**** THE RECORDS

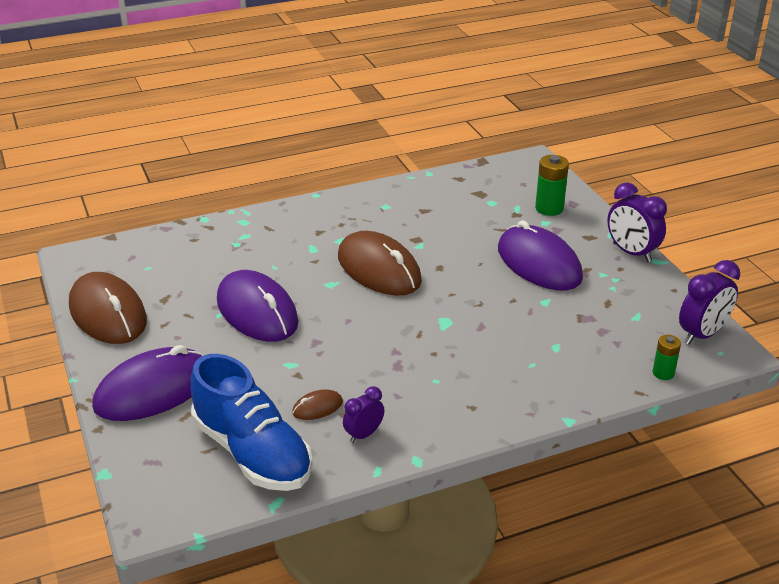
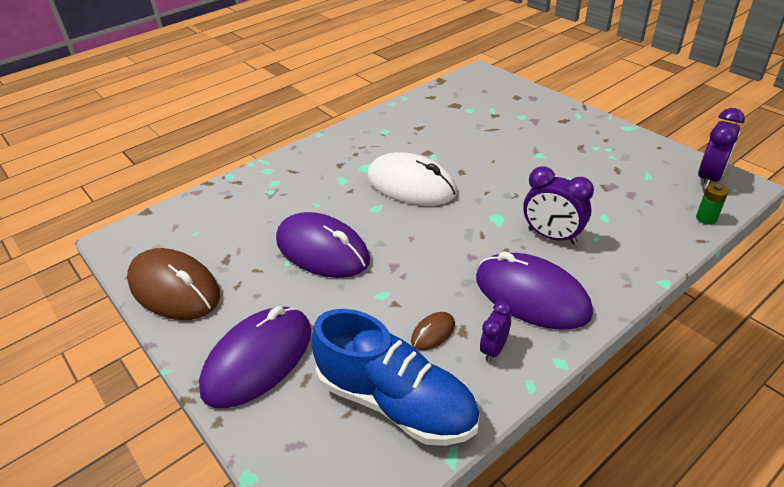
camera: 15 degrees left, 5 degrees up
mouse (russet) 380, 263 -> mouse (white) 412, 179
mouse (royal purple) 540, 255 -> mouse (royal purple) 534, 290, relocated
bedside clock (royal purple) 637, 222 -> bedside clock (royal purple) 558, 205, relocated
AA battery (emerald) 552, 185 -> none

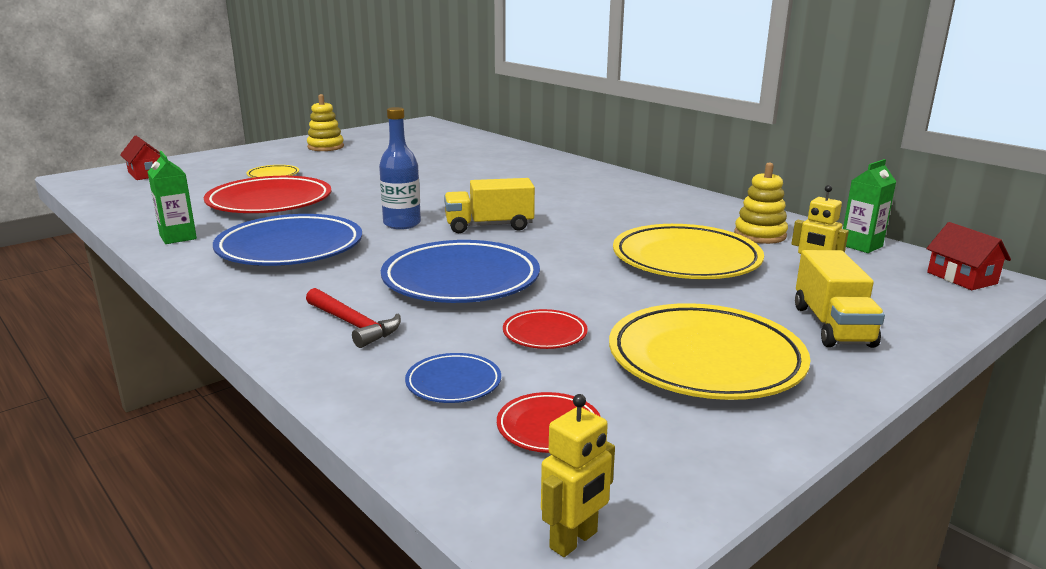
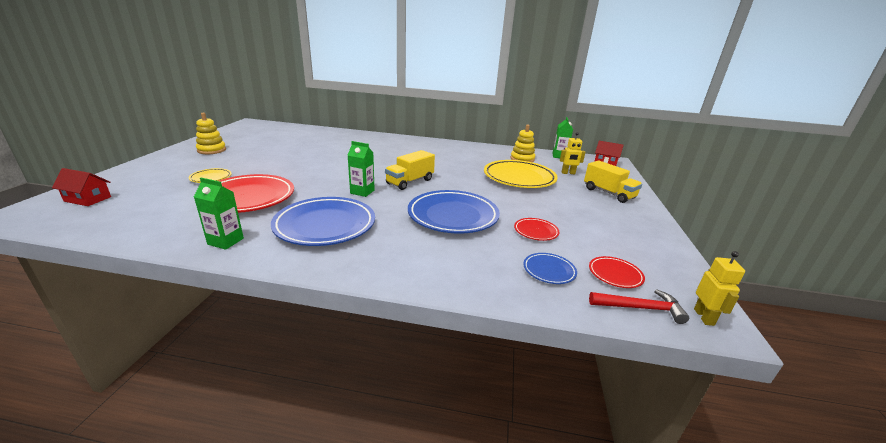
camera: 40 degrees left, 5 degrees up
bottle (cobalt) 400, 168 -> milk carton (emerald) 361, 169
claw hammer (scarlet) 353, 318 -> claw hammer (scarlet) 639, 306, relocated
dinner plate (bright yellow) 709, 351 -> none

********

With the pictures left aside, set down each entry above exactly as it stands.

camera: 15 degrees left, 5 degrees up
mouse (russet) 380, 263 -> mouse (white) 412, 179
mouse (royal purple) 540, 255 -> mouse (royal purple) 534, 290, relocated
bedside clock (royal purple) 637, 222 -> bedside clock (royal purple) 558, 205, relocated
AA battery (emerald) 552, 185 -> none

camera: 40 degrees left, 5 degrees up
bottle (cobalt) 400, 168 -> milk carton (emerald) 361, 169
claw hammer (scarlet) 353, 318 -> claw hammer (scarlet) 639, 306, relocated
dinner plate (bright yellow) 709, 351 -> none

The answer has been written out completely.